▶ TASK DIRECTIONS:
The expected output is a copy of every line in the records with the string "black".

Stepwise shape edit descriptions
Segment Open

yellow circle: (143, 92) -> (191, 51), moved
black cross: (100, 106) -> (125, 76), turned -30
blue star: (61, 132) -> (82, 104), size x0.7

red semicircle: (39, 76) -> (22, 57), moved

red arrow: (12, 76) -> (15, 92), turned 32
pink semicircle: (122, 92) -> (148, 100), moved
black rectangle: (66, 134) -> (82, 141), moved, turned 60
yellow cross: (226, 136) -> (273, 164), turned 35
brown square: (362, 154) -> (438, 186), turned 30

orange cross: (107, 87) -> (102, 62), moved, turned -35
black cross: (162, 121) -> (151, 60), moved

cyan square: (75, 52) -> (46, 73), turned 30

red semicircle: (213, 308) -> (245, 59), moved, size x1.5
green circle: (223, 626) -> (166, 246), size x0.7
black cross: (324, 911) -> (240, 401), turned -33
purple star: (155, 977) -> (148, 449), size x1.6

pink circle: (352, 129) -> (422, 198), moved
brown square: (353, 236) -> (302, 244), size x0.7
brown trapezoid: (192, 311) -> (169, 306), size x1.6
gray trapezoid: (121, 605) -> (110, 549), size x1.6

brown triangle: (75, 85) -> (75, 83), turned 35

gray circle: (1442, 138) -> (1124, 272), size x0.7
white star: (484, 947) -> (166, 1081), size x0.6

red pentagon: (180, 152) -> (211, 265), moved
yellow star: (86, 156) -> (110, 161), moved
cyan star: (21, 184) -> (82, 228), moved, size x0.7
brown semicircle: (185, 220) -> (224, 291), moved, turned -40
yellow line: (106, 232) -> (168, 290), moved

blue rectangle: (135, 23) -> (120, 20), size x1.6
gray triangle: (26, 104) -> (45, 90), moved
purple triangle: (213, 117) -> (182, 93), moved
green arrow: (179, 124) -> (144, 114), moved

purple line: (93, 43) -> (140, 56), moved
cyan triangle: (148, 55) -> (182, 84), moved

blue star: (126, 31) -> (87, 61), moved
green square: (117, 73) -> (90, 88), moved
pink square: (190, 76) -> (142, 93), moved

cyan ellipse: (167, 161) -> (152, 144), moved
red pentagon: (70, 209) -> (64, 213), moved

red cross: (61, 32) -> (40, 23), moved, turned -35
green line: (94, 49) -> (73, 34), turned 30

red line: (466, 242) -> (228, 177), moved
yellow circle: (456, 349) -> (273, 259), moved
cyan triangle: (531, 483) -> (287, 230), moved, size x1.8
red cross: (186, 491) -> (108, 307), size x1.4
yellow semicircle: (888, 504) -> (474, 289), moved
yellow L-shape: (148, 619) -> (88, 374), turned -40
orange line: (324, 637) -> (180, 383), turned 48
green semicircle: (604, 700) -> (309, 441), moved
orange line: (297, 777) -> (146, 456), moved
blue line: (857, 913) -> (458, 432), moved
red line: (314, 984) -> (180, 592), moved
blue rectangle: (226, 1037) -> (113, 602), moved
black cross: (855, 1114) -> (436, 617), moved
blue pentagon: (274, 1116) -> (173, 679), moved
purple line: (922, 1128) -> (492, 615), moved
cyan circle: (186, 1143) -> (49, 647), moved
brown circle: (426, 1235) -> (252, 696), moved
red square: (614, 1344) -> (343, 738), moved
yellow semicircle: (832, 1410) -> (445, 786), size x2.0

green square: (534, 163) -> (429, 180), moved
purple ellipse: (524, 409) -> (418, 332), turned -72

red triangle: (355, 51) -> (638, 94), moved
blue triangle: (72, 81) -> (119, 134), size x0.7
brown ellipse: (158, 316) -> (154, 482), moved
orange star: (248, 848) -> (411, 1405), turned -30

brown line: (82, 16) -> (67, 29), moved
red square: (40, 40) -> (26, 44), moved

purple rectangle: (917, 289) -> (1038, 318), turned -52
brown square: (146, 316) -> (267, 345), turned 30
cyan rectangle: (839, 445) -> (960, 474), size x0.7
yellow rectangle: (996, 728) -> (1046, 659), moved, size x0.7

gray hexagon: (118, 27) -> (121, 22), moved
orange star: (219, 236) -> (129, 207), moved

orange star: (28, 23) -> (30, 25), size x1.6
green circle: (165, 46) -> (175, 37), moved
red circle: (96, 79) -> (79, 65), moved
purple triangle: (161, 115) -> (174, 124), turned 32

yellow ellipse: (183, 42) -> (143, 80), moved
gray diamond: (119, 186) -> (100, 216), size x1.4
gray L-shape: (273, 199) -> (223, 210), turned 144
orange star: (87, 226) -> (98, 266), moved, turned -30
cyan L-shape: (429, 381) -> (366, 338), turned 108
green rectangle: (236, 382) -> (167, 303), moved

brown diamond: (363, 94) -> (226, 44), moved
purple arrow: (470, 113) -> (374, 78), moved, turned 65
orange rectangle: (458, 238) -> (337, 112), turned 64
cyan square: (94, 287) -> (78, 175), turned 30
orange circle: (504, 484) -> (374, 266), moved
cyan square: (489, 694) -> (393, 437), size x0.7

Segment Closed

▶ RESPONSE TO THIS TASK:
black cross: (100, 106) -> (125, 76), turned -30
black rectangle: (66, 134) -> (82, 141), moved, turned 60
black cross: (162, 121) -> (151, 60), moved
black cross: (324, 911) -> (240, 401), turned -33
black cross: (855, 1114) -> (436, 617), moved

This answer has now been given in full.